## Recorded information
▼
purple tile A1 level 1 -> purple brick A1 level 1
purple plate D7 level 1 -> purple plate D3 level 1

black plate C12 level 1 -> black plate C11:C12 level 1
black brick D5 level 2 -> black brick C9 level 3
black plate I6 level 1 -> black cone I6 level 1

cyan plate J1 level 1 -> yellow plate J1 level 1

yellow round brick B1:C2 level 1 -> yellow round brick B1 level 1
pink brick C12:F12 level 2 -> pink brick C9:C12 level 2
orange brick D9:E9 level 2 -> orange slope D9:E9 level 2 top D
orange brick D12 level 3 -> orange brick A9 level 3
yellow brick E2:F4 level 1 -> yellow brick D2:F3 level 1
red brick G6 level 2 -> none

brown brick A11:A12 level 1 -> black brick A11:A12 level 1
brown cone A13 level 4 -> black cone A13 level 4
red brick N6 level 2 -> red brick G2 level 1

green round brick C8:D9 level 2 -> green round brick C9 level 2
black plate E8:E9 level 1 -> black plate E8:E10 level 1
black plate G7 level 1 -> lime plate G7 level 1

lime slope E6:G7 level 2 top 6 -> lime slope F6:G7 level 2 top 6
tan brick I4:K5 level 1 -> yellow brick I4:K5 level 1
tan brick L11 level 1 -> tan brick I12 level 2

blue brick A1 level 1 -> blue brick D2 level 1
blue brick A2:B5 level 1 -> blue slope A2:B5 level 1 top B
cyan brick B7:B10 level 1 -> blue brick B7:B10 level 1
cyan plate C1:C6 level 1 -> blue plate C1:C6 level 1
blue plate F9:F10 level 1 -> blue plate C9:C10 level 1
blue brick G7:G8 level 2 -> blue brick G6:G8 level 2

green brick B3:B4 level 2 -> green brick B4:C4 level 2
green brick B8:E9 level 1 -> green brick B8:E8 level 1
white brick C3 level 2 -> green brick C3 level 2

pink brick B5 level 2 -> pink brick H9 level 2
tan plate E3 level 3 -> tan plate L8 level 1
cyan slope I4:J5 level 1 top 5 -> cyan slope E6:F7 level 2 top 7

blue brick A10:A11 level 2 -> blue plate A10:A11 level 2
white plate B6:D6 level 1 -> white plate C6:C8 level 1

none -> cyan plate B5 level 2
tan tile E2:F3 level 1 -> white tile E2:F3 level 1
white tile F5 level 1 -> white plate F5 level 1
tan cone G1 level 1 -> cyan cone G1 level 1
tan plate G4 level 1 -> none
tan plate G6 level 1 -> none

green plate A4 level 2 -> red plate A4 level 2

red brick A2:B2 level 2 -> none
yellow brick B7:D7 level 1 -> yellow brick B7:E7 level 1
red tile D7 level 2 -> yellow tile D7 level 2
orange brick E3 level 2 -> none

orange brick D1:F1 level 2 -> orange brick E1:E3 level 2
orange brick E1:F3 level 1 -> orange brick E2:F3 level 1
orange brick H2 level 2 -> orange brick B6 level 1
▲
Could you reproduce every record exactly as it appears?

purple tile A1 level 1 -> purple brick A1 level 1
purple plate D7 level 1 -> purple plate D3 level 1

black plate C12 level 1 -> black plate C11:C12 level 1
black brick D5 level 2 -> black brick C9 level 3
black plate I6 level 1 -> black cone I6 level 1

cyan plate J1 level 1 -> yellow plate J1 level 1

yellow round brick B1:C2 level 1 -> yellow round brick B1 level 1
pink brick C12:F12 level 2 -> pink brick C9:C12 level 2
orange brick D9:E9 level 2 -> orange slope D9:E9 level 2 top D
orange brick D12 level 3 -> orange brick A9 level 3
yellow brick E2:F4 level 1 -> yellow brick D2:F3 level 1
red brick G6 level 2 -> none

brown brick A11:A12 level 1 -> black brick A11:A12 level 1
brown cone A13 level 4 -> black cone A13 level 4
red brick N6 level 2 -> red brick G2 level 1

green round brick C8:D9 level 2 -> green round brick C9 level 2
black plate E8:E9 level 1 -> black plate E8:E10 level 1
black plate G7 level 1 -> lime plate G7 level 1

lime slope E6:G7 level 2 top 6 -> lime slope F6:G7 level 2 top 6
tan brick I4:K5 level 1 -> yellow brick I4:K5 level 1
tan brick L11 level 1 -> tan brick I12 level 2

blue brick A1 level 1 -> blue brick D2 level 1
blue brick A2:B5 level 1 -> blue slope A2:B5 level 1 top B
cyan brick B7:B10 level 1 -> blue brick B7:B10 level 1
cyan plate C1:C6 level 1 -> blue plate C1:C6 level 1
blue plate F9:F10 level 1 -> blue plate C9:C10 level 1
blue brick G7:G8 level 2 -> blue brick G6:G8 level 2

green brick B3:B4 level 2 -> green brick B4:C4 level 2
green brick B8:E9 level 1 -> green brick B8:E8 level 1
white brick C3 level 2 -> green brick C3 level 2

pink brick B5 level 2 -> pink brick H9 level 2
tan plate E3 level 3 -> tan plate L8 level 1
cyan slope I4:J5 level 1 top 5 -> cyan slope E6:F7 level 2 top 7

blue brick A10:A11 level 2 -> blue plate A10:A11 level 2
white plate B6:D6 level 1 -> white plate C6:C8 level 1

none -> cyan plate B5 level 2
tan tile E2:F3 level 1 -> white tile E2:F3 level 1
white tile F5 level 1 -> white plate F5 level 1
tan cone G1 level 1 -> cyan cone G1 level 1
tan plate G4 level 1 -> none
tan plate G6 level 1 -> none

green plate A4 level 2 -> red plate A4 level 2

red brick A2:B2 level 2 -> none
yellow brick B7:D7 level 1 -> yellow brick B7:E7 level 1
red tile D7 level 2 -> yellow tile D7 level 2
orange brick E3 level 2 -> none

orange brick D1:F1 level 2 -> orange brick E1:E3 level 2
orange brick E1:F3 level 1 -> orange brick E2:F3 level 1
orange brick H2 level 2 -> orange brick B6 level 1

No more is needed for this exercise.